- _Records to process_:

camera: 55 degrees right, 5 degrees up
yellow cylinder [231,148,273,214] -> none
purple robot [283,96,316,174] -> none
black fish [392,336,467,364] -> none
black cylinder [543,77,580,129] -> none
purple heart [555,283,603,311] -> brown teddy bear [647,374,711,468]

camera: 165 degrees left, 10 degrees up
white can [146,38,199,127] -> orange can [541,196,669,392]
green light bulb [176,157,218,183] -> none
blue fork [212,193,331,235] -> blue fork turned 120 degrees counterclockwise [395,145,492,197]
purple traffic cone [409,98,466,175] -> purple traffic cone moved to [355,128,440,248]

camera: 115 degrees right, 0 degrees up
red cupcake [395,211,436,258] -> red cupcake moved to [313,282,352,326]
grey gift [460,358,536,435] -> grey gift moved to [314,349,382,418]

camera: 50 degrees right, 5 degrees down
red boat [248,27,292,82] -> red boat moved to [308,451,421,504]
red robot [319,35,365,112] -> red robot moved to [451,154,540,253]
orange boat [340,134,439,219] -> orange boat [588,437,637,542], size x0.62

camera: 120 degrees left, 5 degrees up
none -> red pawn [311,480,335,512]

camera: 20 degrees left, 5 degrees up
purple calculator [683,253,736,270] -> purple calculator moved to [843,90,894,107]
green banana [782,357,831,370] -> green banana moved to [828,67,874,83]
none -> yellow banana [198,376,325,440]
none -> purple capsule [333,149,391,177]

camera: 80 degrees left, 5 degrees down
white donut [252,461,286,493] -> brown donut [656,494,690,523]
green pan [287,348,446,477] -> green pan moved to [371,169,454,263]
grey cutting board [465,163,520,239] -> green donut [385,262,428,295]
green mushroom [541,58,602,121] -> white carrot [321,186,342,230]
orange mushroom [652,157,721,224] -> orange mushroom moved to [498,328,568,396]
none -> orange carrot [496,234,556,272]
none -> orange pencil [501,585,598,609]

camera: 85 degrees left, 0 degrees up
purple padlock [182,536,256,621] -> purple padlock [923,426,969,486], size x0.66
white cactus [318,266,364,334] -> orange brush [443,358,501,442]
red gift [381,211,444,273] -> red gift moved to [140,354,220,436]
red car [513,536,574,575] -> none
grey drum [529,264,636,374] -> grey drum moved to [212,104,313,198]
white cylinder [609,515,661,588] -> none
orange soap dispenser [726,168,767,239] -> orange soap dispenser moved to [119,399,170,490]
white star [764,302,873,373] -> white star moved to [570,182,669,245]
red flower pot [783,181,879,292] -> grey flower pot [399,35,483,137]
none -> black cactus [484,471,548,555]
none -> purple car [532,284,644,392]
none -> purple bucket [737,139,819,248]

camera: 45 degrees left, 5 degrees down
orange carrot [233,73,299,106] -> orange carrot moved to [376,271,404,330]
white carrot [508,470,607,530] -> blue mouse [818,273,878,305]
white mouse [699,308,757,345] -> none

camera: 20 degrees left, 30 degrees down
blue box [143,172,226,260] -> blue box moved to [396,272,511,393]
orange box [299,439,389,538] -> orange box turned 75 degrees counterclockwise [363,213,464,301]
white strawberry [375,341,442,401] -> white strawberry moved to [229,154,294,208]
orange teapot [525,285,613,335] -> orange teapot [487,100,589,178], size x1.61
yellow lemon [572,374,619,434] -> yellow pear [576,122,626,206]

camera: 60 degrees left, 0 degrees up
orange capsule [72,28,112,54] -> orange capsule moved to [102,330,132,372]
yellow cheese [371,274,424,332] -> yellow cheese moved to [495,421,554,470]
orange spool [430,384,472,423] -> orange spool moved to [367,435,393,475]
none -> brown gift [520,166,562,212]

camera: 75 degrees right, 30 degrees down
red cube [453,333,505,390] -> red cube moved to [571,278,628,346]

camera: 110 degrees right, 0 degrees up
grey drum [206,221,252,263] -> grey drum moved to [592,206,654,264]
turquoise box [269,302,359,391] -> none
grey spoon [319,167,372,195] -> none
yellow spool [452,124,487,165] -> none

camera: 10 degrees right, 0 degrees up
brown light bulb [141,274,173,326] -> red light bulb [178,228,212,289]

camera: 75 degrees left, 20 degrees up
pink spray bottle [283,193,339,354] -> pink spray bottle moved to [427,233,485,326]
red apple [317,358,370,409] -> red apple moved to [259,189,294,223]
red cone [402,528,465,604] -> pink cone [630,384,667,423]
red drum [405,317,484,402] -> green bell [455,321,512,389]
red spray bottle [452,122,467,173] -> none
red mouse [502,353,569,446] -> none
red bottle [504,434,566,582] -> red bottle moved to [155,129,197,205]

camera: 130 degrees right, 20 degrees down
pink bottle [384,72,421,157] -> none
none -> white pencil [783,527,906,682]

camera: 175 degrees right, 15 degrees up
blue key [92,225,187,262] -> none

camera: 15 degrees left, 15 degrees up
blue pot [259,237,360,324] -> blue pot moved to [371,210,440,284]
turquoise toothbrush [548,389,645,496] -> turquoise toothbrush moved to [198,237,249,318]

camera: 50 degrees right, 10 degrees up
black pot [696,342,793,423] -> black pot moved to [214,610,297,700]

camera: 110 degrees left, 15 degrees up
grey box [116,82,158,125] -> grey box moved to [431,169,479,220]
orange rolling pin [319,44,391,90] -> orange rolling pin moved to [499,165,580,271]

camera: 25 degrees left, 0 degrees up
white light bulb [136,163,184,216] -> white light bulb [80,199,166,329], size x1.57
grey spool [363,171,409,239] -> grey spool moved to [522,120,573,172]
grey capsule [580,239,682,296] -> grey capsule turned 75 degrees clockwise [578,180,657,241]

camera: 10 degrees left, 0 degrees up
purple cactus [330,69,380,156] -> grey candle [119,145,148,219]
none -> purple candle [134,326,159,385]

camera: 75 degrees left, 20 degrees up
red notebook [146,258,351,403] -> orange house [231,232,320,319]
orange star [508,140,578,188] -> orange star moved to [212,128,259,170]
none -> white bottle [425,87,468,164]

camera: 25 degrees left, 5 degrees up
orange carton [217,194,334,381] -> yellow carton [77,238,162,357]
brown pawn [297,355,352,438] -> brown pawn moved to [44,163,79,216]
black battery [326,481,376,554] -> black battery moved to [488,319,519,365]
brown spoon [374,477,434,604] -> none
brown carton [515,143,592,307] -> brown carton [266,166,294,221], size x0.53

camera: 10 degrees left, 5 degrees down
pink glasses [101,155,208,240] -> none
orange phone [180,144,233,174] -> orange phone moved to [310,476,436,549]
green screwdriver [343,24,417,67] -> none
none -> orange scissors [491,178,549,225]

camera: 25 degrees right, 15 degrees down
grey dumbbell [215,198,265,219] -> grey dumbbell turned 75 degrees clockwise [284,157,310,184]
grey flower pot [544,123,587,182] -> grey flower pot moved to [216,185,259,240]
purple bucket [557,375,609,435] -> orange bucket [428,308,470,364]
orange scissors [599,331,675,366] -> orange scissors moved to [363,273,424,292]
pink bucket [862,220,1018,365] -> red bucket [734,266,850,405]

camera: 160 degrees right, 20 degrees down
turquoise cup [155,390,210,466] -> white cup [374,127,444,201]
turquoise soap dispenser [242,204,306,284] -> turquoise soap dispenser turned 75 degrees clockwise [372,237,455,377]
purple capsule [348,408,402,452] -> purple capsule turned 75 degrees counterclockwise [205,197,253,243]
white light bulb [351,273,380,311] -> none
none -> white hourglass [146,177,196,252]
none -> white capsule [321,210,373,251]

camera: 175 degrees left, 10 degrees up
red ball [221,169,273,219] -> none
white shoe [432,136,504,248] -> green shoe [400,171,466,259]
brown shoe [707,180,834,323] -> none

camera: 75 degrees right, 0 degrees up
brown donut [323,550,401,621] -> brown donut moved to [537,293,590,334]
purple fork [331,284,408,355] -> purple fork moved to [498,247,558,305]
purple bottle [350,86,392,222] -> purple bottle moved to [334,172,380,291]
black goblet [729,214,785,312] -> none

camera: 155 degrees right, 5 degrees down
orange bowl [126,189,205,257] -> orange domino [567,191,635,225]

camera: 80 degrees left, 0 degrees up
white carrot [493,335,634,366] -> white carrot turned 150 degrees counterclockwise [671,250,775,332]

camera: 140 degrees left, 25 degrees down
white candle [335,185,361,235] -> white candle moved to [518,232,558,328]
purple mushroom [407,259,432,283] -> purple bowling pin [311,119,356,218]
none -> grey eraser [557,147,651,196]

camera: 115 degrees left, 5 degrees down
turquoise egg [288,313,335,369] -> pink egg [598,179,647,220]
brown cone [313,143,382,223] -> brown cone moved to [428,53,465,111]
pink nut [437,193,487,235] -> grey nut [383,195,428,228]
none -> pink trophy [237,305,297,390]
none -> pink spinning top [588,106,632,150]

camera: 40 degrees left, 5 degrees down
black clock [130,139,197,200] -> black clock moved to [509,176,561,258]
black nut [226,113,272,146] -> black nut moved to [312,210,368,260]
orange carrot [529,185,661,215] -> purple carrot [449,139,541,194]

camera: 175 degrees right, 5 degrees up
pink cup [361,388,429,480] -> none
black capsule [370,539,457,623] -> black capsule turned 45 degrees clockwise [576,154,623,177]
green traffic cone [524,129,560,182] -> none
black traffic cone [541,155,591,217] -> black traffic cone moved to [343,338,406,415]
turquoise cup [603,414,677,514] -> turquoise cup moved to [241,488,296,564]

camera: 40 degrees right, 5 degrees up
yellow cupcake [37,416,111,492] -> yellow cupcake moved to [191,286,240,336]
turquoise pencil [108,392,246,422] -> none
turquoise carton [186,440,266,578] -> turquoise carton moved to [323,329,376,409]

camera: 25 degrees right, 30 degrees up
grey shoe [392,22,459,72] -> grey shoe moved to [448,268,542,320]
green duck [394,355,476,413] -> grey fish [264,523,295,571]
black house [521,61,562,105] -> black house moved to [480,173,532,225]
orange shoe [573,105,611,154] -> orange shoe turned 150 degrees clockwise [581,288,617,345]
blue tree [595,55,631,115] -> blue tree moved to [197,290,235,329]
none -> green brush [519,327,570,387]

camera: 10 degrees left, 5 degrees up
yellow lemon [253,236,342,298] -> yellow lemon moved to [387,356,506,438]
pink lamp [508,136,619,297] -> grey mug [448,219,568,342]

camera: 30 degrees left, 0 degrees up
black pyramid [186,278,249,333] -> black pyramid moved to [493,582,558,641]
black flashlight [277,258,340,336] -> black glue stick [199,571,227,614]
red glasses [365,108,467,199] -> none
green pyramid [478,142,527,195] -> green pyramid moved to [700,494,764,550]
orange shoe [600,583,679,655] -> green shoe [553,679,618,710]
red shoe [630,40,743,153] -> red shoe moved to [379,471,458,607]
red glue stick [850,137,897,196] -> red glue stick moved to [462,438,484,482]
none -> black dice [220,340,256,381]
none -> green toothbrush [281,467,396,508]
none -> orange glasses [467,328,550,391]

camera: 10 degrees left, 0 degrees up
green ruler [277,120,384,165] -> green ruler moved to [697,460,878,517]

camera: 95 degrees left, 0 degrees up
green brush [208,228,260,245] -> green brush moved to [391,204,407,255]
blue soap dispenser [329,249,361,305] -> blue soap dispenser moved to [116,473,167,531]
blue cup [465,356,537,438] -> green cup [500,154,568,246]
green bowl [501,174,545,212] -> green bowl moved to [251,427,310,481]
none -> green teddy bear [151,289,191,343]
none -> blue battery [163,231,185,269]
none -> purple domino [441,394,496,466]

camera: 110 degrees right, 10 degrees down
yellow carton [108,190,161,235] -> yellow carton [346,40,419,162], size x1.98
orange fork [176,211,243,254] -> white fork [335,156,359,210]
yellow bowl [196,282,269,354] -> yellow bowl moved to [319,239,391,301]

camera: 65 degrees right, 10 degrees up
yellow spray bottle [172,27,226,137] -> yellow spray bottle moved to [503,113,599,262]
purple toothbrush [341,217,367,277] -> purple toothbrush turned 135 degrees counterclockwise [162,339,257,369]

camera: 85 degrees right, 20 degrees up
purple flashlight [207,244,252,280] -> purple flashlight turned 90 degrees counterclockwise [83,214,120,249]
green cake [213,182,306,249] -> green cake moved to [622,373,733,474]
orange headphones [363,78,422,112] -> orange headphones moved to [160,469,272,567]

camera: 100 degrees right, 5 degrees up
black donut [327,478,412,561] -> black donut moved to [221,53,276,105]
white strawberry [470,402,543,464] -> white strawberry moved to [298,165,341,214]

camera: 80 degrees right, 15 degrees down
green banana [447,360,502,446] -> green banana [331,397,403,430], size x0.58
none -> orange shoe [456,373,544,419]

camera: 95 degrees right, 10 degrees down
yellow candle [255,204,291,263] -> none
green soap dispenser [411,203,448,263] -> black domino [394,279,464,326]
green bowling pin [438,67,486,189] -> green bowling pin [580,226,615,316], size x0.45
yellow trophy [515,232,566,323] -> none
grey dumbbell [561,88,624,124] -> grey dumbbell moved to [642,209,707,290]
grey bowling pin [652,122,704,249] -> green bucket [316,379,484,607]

- _Exercise goal_: Above are the records; print exactly the lines from the line with "orange carrot [233,73,299,106]" to the line with "orange box [299,439,389,538]", including both, and nothing else.

- _Response area_:
orange carrot [233,73,299,106] -> orange carrot moved to [376,271,404,330]
white carrot [508,470,607,530] -> blue mouse [818,273,878,305]
white mouse [699,308,757,345] -> none

camera: 20 degrees left, 30 degrees down
blue box [143,172,226,260] -> blue box moved to [396,272,511,393]
orange box [299,439,389,538] -> orange box turned 75 degrees counterclockwise [363,213,464,301]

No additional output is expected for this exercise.